• **EXERCISE AIM**:
Transcribe the listing in full, excluding any pictures.

• **PROVIDED RECORDS**:
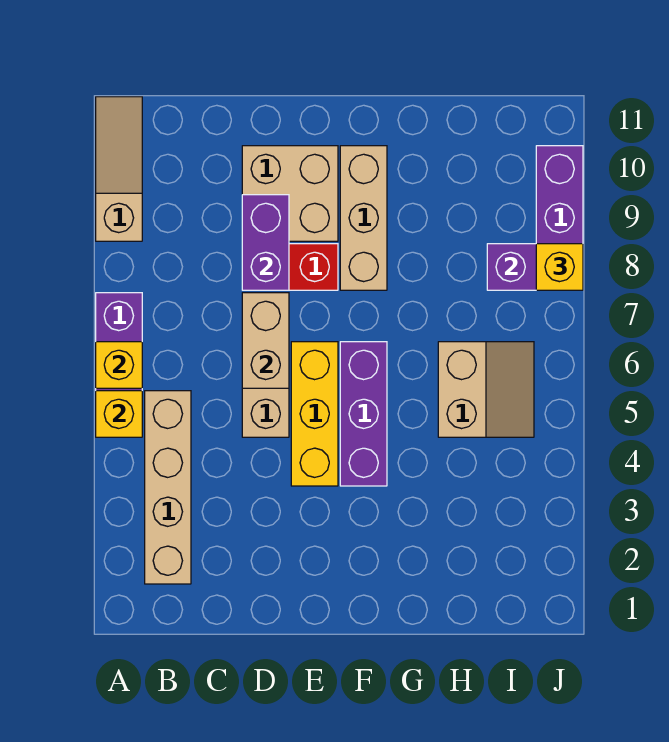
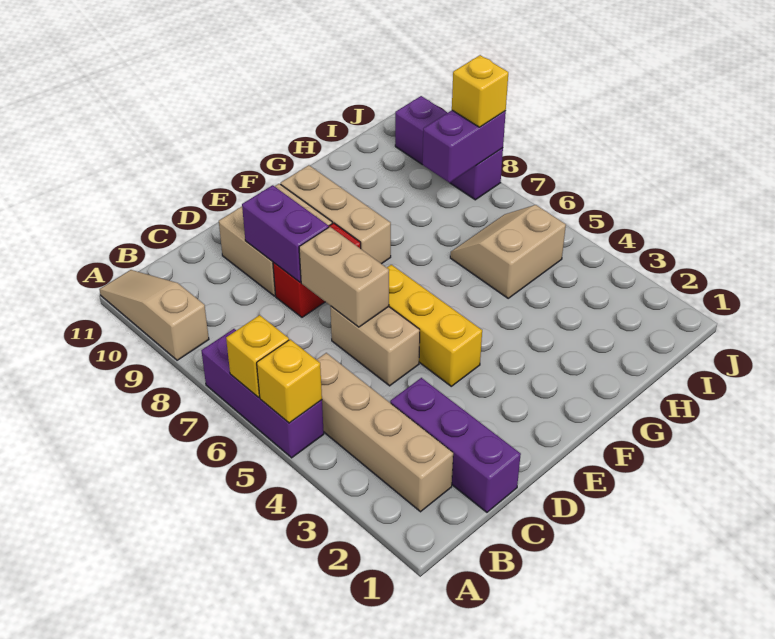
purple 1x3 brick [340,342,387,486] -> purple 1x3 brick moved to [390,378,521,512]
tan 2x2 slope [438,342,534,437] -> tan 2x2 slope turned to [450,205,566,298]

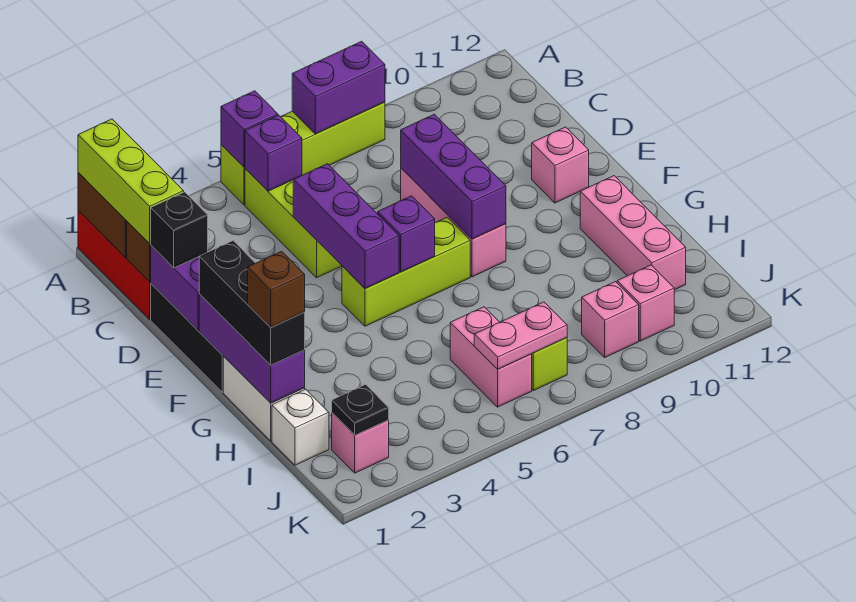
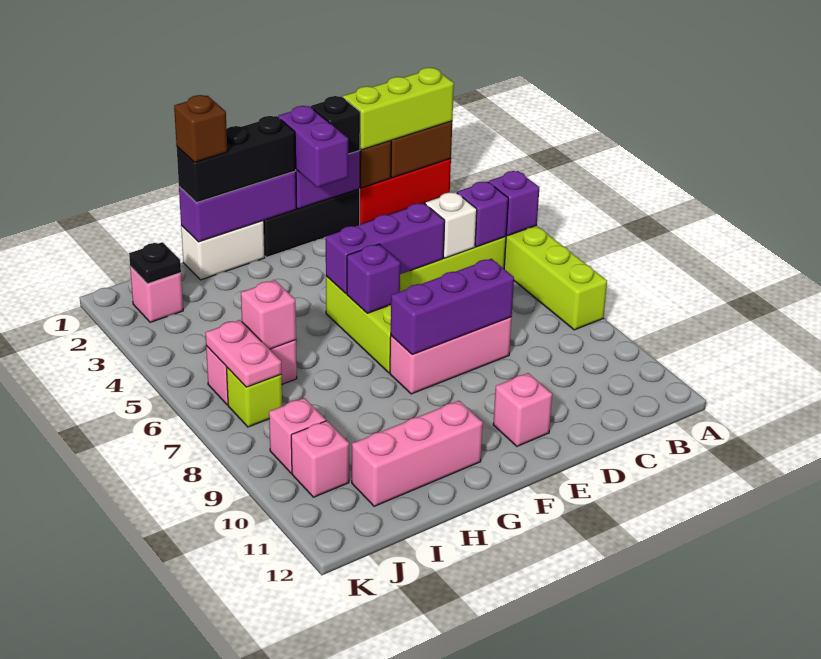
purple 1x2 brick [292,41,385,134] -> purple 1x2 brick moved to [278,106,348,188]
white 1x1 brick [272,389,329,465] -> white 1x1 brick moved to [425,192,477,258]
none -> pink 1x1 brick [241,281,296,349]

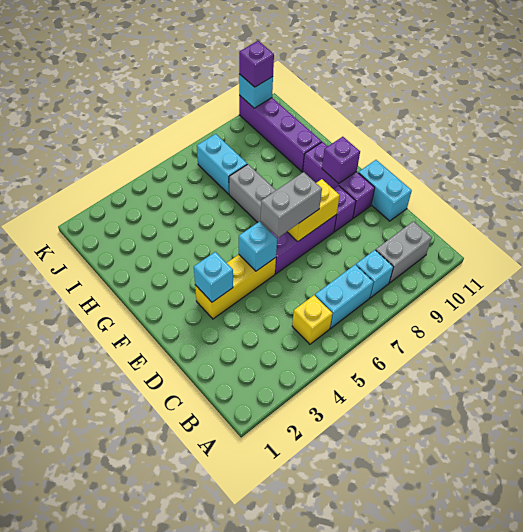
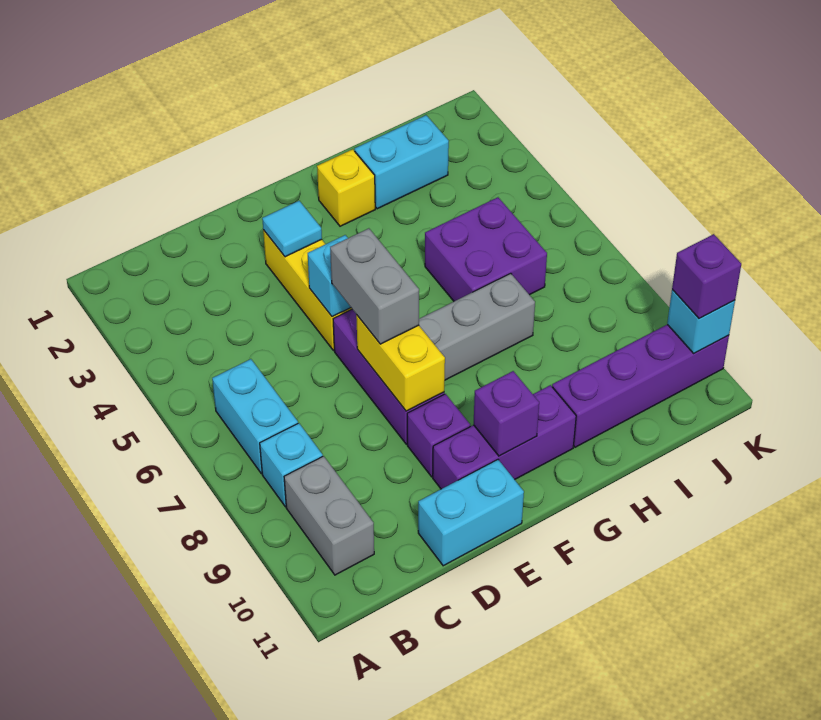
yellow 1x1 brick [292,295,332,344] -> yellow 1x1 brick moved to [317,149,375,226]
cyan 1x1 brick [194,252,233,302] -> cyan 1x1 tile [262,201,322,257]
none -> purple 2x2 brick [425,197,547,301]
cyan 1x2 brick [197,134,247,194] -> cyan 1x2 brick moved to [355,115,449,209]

• **EXERCISE OUTPUT**:
purple 1x3 brick [340,342,387,486] -> purple 1x3 brick moved to [390,378,521,512]
tan 2x2 slope [438,342,534,437] -> tan 2x2 slope turned to [450,205,566,298]

purple 1x2 brick [292,41,385,134] -> purple 1x2 brick moved to [278,106,348,188]
white 1x1 brick [272,389,329,465] -> white 1x1 brick moved to [425,192,477,258]
none -> pink 1x1 brick [241,281,296,349]

yellow 1x1 brick [292,295,332,344] -> yellow 1x1 brick moved to [317,149,375,226]
cyan 1x1 brick [194,252,233,302] -> cyan 1x1 tile [262,201,322,257]
none -> purple 2x2 brick [425,197,547,301]
cyan 1x2 brick [197,134,247,194] -> cyan 1x2 brick moved to [355,115,449,209]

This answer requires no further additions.